* [EXERCISE BRIEF] Every line of the records below from the line with "STEPPER pin IN1: D0 -> D8" up to and including the line with "BT1 pin RXD: D19 -> D33" must be reproduced exactly, and no line outside that range.
....................
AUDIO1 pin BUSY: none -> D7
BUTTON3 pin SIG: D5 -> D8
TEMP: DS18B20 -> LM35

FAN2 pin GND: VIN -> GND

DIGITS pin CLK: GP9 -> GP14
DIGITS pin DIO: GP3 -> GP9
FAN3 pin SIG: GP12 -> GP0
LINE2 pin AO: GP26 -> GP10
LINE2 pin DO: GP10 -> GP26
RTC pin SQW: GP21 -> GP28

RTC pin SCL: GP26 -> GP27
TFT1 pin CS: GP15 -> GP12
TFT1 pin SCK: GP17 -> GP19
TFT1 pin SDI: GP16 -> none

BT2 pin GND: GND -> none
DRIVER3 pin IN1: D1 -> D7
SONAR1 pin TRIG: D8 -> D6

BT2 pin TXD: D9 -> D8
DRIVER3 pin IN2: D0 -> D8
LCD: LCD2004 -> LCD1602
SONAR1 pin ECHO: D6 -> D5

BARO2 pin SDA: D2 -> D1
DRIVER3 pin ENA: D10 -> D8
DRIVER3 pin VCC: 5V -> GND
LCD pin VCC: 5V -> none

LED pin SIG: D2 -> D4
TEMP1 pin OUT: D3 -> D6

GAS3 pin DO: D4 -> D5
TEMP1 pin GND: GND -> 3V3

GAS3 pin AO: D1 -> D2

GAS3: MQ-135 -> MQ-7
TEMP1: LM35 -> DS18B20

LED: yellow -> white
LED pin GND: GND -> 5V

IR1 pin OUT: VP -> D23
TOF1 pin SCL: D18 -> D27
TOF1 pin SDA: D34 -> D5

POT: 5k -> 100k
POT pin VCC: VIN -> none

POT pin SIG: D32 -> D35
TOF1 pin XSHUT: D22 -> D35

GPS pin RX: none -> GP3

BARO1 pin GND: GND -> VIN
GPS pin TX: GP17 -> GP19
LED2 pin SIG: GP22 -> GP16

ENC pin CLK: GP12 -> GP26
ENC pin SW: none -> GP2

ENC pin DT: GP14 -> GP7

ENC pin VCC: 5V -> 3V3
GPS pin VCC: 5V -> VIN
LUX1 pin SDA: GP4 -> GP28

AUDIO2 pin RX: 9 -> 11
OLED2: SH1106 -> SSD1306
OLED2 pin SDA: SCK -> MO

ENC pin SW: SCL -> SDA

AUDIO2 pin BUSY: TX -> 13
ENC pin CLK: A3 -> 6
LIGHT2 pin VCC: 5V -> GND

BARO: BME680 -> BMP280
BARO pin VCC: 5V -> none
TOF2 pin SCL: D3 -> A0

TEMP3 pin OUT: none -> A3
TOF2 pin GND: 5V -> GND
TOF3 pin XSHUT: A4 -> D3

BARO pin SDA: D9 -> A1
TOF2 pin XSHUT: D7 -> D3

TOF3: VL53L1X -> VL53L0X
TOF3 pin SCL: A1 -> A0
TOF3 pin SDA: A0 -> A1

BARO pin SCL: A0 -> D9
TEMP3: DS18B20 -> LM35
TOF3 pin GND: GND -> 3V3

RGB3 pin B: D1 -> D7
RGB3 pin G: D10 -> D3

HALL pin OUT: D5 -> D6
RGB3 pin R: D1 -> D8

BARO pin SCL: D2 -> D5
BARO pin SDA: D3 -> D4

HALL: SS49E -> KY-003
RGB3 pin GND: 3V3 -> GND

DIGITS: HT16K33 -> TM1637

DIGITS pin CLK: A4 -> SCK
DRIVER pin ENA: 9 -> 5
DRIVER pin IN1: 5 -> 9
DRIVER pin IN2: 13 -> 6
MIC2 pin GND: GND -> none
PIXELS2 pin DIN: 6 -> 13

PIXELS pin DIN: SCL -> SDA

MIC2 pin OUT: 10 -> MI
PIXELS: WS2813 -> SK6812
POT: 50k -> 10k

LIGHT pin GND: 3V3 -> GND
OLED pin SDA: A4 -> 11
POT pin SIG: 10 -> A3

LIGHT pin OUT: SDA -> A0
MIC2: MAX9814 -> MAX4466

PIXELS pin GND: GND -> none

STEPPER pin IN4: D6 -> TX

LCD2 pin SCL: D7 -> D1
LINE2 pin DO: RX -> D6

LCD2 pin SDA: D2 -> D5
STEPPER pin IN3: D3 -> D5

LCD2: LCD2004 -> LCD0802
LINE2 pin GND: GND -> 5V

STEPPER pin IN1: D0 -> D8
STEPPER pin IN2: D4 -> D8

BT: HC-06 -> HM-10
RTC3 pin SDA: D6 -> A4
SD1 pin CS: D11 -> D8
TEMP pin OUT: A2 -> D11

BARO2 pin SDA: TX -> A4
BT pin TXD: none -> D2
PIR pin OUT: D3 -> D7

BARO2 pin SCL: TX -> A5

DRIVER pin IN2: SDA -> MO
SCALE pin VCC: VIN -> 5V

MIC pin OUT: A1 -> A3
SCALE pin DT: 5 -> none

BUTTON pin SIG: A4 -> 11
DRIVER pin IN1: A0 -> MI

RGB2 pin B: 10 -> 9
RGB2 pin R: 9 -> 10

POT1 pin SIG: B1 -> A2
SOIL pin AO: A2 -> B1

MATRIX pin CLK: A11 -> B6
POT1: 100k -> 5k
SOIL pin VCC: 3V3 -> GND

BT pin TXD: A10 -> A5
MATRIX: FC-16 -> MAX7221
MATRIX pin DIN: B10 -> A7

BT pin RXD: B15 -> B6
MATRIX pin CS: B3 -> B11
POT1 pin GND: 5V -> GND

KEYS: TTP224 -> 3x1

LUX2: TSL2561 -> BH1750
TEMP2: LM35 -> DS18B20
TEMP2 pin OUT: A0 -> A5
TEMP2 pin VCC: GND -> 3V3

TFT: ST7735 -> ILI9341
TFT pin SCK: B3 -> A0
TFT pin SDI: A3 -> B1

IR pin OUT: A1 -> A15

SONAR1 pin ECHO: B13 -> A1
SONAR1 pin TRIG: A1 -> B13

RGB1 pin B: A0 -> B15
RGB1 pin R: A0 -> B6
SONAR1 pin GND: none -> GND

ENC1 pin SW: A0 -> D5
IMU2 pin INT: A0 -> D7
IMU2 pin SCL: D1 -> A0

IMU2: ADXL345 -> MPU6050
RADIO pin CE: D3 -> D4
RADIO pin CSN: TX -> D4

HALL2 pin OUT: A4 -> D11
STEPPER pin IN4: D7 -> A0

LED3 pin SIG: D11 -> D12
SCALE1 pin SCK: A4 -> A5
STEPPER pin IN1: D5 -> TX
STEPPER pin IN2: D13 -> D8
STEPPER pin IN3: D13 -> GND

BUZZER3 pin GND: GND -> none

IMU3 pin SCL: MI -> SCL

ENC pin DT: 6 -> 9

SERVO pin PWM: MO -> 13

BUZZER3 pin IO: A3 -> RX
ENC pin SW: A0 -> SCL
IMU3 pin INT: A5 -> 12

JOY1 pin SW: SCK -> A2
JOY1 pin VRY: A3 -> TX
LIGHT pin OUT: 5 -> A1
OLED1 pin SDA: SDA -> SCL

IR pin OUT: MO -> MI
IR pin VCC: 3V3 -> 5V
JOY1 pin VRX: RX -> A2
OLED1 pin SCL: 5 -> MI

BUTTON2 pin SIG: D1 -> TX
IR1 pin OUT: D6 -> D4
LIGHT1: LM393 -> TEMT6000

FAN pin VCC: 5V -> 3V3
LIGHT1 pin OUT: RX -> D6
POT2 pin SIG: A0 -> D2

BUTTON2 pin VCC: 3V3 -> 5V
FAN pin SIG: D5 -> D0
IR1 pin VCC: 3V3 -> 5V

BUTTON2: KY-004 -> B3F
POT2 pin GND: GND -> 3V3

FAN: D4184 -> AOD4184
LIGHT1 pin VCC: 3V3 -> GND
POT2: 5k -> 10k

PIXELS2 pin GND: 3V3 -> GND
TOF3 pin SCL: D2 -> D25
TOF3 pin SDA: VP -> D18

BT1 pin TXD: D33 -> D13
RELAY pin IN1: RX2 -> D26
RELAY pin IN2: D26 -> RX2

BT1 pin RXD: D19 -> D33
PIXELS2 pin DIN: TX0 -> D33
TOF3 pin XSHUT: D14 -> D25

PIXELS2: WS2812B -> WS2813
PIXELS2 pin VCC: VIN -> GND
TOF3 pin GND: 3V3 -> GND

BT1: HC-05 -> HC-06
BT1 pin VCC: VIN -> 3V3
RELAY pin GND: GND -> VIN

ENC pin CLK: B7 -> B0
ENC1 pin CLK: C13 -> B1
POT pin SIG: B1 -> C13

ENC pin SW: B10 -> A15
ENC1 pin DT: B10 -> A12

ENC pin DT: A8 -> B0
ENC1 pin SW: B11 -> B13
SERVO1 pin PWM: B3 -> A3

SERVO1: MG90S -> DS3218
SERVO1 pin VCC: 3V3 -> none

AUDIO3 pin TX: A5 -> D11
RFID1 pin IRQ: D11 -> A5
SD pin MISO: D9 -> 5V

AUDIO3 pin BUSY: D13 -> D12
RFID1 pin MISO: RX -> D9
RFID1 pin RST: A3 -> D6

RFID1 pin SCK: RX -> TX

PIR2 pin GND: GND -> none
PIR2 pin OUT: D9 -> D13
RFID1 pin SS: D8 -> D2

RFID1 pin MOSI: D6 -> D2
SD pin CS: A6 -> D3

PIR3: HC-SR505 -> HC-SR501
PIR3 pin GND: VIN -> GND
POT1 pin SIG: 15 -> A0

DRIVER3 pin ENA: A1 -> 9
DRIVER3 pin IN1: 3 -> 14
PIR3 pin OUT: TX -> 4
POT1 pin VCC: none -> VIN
....................
* [TASK RESPONSE]
STEPPER pin IN1: D0 -> D8
STEPPER pin IN2: D4 -> D8

BT: HC-06 -> HM-10
RTC3 pin SDA: D6 -> A4
SD1 pin CS: D11 -> D8
TEMP pin OUT: A2 -> D11

BARO2 pin SDA: TX -> A4
BT pin TXD: none -> D2
PIR pin OUT: D3 -> D7

BARO2 pin SCL: TX -> A5

DRIVER pin IN2: SDA -> MO
SCALE pin VCC: VIN -> 5V

MIC pin OUT: A1 -> A3
SCALE pin DT: 5 -> none

BUTTON pin SIG: A4 -> 11
DRIVER pin IN1: A0 -> MI

RGB2 pin B: 10 -> 9
RGB2 pin R: 9 -> 10

POT1 pin SIG: B1 -> A2
SOIL pin AO: A2 -> B1

MATRIX pin CLK: A11 -> B6
POT1: 100k -> 5k
SOIL pin VCC: 3V3 -> GND

BT pin TXD: A10 -> A5
MATRIX: FC-16 -> MAX7221
MATRIX pin DIN: B10 -> A7

BT pin RXD: B15 -> B6
MATRIX pin CS: B3 -> B11
POT1 pin GND: 5V -> GND

KEYS: TTP224 -> 3x1

LUX2: TSL2561 -> BH1750
TEMP2: LM35 -> DS18B20
TEMP2 pin OUT: A0 -> A5
TEMP2 pin VCC: GND -> 3V3

TFT: ST7735 -> ILI9341
TFT pin SCK: B3 -> A0
TFT pin SDI: A3 -> B1

IR pin OUT: A1 -> A15

SONAR1 pin ECHO: B13 -> A1
SONAR1 pin TRIG: A1 -> B13

RGB1 pin B: A0 -> B15
RGB1 pin R: A0 -> B6
SONAR1 pin GND: none -> GND

ENC1 pin SW: A0 -> D5
IMU2 pin INT: A0 -> D7
IMU2 pin SCL: D1 -> A0

IMU2: ADXL345 -> MPU6050
RADIO pin CE: D3 -> D4
RADIO pin CSN: TX -> D4

HALL2 pin OUT: A4 -> D11
STEPPER pin IN4: D7 -> A0

LED3 pin SIG: D11 -> D12
SCALE1 pin SCK: A4 -> A5
STEPPER pin IN1: D5 -> TX
STEPPER pin IN2: D13 -> D8
STEPPER pin IN3: D13 -> GND

BUZZER3 pin GND: GND -> none

IMU3 pin SCL: MI -> SCL

ENC pin DT: 6 -> 9

SERVO pin PWM: MO -> 13

BUZZER3 pin IO: A3 -> RX
ENC pin SW: A0 -> SCL
IMU3 pin INT: A5 -> 12

JOY1 pin SW: SCK -> A2
JOY1 pin VRY: A3 -> TX
LIGHT pin OUT: 5 -> A1
OLED1 pin SDA: SDA -> SCL

IR pin OUT: MO -> MI
IR pin VCC: 3V3 -> 5V
JOY1 pin VRX: RX -> A2
OLED1 pin SCL: 5 -> MI

BUTTON2 pin SIG: D1 -> TX
IR1 pin OUT: D6 -> D4
LIGHT1: LM393 -> TEMT6000

FAN pin VCC: 5V -> 3V3
LIGHT1 pin OUT: RX -> D6
POT2 pin SIG: A0 -> D2

BUTTON2 pin VCC: 3V3 -> 5V
FAN pin SIG: D5 -> D0
IR1 pin VCC: 3V3 -> 5V

BUTTON2: KY-004 -> B3F
POT2 pin GND: GND -> 3V3

FAN: D4184 -> AOD4184
LIGHT1 pin VCC: 3V3 -> GND
POT2: 5k -> 10k

PIXELS2 pin GND: 3V3 -> GND
TOF3 pin SCL: D2 -> D25
TOF3 pin SDA: VP -> D18

BT1 pin TXD: D33 -> D13
RELAY pin IN1: RX2 -> D26
RELAY pin IN2: D26 -> RX2

BT1 pin RXD: D19 -> D33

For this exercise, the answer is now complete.